YOUR OBJECTIVE: Return all entries below exactly. Skip nothing.

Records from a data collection
———
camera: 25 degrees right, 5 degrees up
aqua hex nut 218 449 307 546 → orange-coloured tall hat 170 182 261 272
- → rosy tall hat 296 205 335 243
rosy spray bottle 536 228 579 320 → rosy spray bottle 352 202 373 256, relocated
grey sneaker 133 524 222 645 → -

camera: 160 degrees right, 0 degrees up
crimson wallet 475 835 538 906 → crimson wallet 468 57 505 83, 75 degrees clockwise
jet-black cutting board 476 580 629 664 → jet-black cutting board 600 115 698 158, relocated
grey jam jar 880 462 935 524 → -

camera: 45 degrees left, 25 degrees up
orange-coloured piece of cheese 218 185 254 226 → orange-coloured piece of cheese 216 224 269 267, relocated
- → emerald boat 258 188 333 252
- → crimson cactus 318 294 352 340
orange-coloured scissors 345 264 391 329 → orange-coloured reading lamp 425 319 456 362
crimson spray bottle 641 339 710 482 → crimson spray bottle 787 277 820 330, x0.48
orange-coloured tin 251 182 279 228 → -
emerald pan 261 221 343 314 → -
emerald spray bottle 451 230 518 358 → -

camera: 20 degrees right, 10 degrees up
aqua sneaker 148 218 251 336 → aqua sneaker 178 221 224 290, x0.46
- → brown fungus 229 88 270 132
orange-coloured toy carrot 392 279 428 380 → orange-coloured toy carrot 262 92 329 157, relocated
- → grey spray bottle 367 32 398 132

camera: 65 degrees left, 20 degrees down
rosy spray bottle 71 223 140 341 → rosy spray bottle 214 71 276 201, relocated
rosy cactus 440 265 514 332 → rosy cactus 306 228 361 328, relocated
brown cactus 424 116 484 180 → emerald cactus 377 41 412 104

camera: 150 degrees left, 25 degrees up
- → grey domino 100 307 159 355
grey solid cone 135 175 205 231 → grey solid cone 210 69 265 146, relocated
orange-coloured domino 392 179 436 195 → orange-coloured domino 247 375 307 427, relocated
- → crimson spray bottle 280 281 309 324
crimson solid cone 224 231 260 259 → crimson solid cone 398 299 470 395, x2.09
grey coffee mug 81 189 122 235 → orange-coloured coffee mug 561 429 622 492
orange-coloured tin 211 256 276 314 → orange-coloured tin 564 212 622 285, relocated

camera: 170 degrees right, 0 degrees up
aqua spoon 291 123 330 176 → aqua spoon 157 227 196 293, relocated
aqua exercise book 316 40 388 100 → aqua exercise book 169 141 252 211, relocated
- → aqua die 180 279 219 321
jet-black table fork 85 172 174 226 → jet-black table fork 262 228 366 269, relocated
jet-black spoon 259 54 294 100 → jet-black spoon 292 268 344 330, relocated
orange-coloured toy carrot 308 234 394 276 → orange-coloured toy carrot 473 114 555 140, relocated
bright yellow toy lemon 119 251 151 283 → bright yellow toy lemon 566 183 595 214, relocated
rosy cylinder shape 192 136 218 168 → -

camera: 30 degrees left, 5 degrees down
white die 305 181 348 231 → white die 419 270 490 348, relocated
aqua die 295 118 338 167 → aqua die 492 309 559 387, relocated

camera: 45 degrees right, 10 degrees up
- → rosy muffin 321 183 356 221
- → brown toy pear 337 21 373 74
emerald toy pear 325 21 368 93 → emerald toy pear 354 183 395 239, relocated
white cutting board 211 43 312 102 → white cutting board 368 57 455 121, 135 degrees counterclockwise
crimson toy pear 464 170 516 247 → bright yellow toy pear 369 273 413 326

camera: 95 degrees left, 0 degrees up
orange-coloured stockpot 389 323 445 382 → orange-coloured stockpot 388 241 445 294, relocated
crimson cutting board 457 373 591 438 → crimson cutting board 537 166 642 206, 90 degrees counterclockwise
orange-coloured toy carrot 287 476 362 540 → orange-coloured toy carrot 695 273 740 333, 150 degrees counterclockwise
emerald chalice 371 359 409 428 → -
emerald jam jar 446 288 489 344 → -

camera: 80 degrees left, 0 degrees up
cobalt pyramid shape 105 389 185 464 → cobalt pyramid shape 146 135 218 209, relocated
———
EXERCISE SOLUTION:
camera: 25 degrees right, 5 degrees up
aqua hex nut 218 449 307 546 → orange-coloured tall hat 170 182 261 272
- → rosy tall hat 296 205 335 243
rosy spray bottle 536 228 579 320 → rosy spray bottle 352 202 373 256, relocated
grey sneaker 133 524 222 645 → -

camera: 160 degrees right, 0 degrees up
crimson wallet 475 835 538 906 → crimson wallet 468 57 505 83, 75 degrees clockwise
jet-black cutting board 476 580 629 664 → jet-black cutting board 600 115 698 158, relocated
grey jam jar 880 462 935 524 → -

camera: 45 degrees left, 25 degrees up
orange-coloured piece of cheese 218 185 254 226 → orange-coloured piece of cheese 216 224 269 267, relocated
- → emerald boat 258 188 333 252
- → crimson cactus 318 294 352 340
orange-coloured scissors 345 264 391 329 → orange-coloured reading lamp 425 319 456 362
crimson spray bottle 641 339 710 482 → crimson spray bottle 787 277 820 330, x0.48
orange-coloured tin 251 182 279 228 → -
emerald pan 261 221 343 314 → -
emerald spray bottle 451 230 518 358 → -

camera: 20 degrees right, 10 degrees up
aqua sneaker 148 218 251 336 → aqua sneaker 178 221 224 290, x0.46
- → brown fungus 229 88 270 132
orange-coloured toy carrot 392 279 428 380 → orange-coloured toy carrot 262 92 329 157, relocated
- → grey spray bottle 367 32 398 132

camera: 65 degrees left, 20 degrees down
rosy spray bottle 71 223 140 341 → rosy spray bottle 214 71 276 201, relocated
rosy cactus 440 265 514 332 → rosy cactus 306 228 361 328, relocated
brown cactus 424 116 484 180 → emerald cactus 377 41 412 104

camera: 150 degrees left, 25 degrees up
- → grey domino 100 307 159 355
grey solid cone 135 175 205 231 → grey solid cone 210 69 265 146, relocated
orange-coloured domino 392 179 436 195 → orange-coloured domino 247 375 307 427, relocated
- → crimson spray bottle 280 281 309 324
crimson solid cone 224 231 260 259 → crimson solid cone 398 299 470 395, x2.09
grey coffee mug 81 189 122 235 → orange-coloured coffee mug 561 429 622 492
orange-coloured tin 211 256 276 314 → orange-coloured tin 564 212 622 285, relocated

camera: 170 degrees right, 0 degrees up
aqua spoon 291 123 330 176 → aqua spoon 157 227 196 293, relocated
aqua exercise book 316 40 388 100 → aqua exercise book 169 141 252 211, relocated
- → aqua die 180 279 219 321
jet-black table fork 85 172 174 226 → jet-black table fork 262 228 366 269, relocated
jet-black spoon 259 54 294 100 → jet-black spoon 292 268 344 330, relocated
orange-coloured toy carrot 308 234 394 276 → orange-coloured toy carrot 473 114 555 140, relocated
bright yellow toy lemon 119 251 151 283 → bright yellow toy lemon 566 183 595 214, relocated
rosy cylinder shape 192 136 218 168 → -

camera: 30 degrees left, 5 degrees down
white die 305 181 348 231 → white die 419 270 490 348, relocated
aqua die 295 118 338 167 → aqua die 492 309 559 387, relocated

camera: 45 degrees right, 10 degrees up
- → rosy muffin 321 183 356 221
- → brown toy pear 337 21 373 74
emerald toy pear 325 21 368 93 → emerald toy pear 354 183 395 239, relocated
white cutting board 211 43 312 102 → white cutting board 368 57 455 121, 135 degrees counterclockwise
crimson toy pear 464 170 516 247 → bright yellow toy pear 369 273 413 326

camera: 95 degrees left, 0 degrees up
orange-coloured stockpot 389 323 445 382 → orange-coloured stockpot 388 241 445 294, relocated
crimson cutting board 457 373 591 438 → crimson cutting board 537 166 642 206, 90 degrees counterclockwise
orange-coloured toy carrot 287 476 362 540 → orange-coloured toy carrot 695 273 740 333, 150 degrees counterclockwise
emerald chalice 371 359 409 428 → -
emerald jam jar 446 288 489 344 → -

camera: 80 degrees left, 0 degrees up
cobalt pyramid shape 105 389 185 464 → cobalt pyramid shape 146 135 218 209, relocated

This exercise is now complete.